PROBLEM TO WORK ON:
Please reproduce the data below exactly, from the first line through the line containing "BUTTON: TTP223 -> B3F", and leave every later line out.

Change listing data

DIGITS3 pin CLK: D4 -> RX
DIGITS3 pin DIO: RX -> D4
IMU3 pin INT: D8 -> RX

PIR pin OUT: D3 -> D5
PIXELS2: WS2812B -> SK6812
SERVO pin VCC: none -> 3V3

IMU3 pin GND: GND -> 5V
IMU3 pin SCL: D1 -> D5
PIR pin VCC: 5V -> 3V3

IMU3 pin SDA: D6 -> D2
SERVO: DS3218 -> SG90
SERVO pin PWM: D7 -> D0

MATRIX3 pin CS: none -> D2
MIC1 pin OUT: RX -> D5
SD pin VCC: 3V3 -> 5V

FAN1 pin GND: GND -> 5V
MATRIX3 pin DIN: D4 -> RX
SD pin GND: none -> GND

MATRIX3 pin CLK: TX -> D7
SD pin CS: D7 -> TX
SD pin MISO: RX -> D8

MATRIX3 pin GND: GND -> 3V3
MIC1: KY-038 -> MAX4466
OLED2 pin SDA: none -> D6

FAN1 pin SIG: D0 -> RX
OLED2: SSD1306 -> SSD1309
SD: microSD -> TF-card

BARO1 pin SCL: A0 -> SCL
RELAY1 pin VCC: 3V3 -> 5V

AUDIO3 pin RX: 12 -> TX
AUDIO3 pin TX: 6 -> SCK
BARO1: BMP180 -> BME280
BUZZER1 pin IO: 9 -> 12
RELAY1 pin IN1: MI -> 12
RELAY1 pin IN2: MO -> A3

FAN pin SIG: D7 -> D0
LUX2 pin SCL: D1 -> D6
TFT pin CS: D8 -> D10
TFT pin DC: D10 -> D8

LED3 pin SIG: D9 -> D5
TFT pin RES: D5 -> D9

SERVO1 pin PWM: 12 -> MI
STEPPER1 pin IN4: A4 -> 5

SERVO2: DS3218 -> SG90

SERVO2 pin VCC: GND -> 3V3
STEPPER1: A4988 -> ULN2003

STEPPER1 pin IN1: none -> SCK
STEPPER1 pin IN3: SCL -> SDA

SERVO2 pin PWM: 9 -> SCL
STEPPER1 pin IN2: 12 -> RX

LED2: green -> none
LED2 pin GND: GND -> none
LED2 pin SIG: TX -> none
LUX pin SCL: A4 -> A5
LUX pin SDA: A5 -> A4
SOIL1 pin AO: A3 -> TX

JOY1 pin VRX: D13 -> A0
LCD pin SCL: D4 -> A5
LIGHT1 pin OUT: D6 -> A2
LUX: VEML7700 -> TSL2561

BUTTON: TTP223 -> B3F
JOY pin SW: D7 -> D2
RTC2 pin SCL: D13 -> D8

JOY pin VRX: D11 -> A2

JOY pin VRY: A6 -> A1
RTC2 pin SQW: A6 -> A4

RESULT FOR THIS TASK:
DIGITS3 pin CLK: D4 -> RX
DIGITS3 pin DIO: RX -> D4
IMU3 pin INT: D8 -> RX

PIR pin OUT: D3 -> D5
PIXELS2: WS2812B -> SK6812
SERVO pin VCC: none -> 3V3

IMU3 pin GND: GND -> 5V
IMU3 pin SCL: D1 -> D5
PIR pin VCC: 5V -> 3V3

IMU3 pin SDA: D6 -> D2
SERVO: DS3218 -> SG90
SERVO pin PWM: D7 -> D0

MATRIX3 pin CS: none -> D2
MIC1 pin OUT: RX -> D5
SD pin VCC: 3V3 -> 5V

FAN1 pin GND: GND -> 5V
MATRIX3 pin DIN: D4 -> RX
SD pin GND: none -> GND

MATRIX3 pin CLK: TX -> D7
SD pin CS: D7 -> TX
SD pin MISO: RX -> D8

MATRIX3 pin GND: GND -> 3V3
MIC1: KY-038 -> MAX4466
OLED2 pin SDA: none -> D6

FAN1 pin SIG: D0 -> RX
OLED2: SSD1306 -> SSD1309
SD: microSD -> TF-card

BARO1 pin SCL: A0 -> SCL
RELAY1 pin VCC: 3V3 -> 5V

AUDIO3 pin RX: 12 -> TX
AUDIO3 pin TX: 6 -> SCK
BARO1: BMP180 -> BME280
BUZZER1 pin IO: 9 -> 12
RELAY1 pin IN1: MI -> 12
RELAY1 pin IN2: MO -> A3

FAN pin SIG: D7 -> D0
LUX2 pin SCL: D1 -> D6
TFT pin CS: D8 -> D10
TFT pin DC: D10 -> D8

LED3 pin SIG: D9 -> D5
TFT pin RES: D5 -> D9

SERVO1 pin PWM: 12 -> MI
STEPPER1 pin IN4: A4 -> 5

SERVO2: DS3218 -> SG90

SERVO2 pin VCC: GND -> 3V3
STEPPER1: A4988 -> ULN2003

STEPPER1 pin IN1: none -> SCK
STEPPER1 pin IN3: SCL -> SDA

SERVO2 pin PWM: 9 -> SCL
STEPPER1 pin IN2: 12 -> RX

LED2: green -> none
LED2 pin GND: GND -> none
LED2 pin SIG: TX -> none
LUX pin SCL: A4 -> A5
LUX pin SDA: A5 -> A4
SOIL1 pin AO: A3 -> TX

JOY1 pin VRX: D13 -> A0
LCD pin SCL: D4 -> A5
LIGHT1 pin OUT: D6 -> A2
LUX: VEML7700 -> TSL2561

BUTTON: TTP223 -> B3F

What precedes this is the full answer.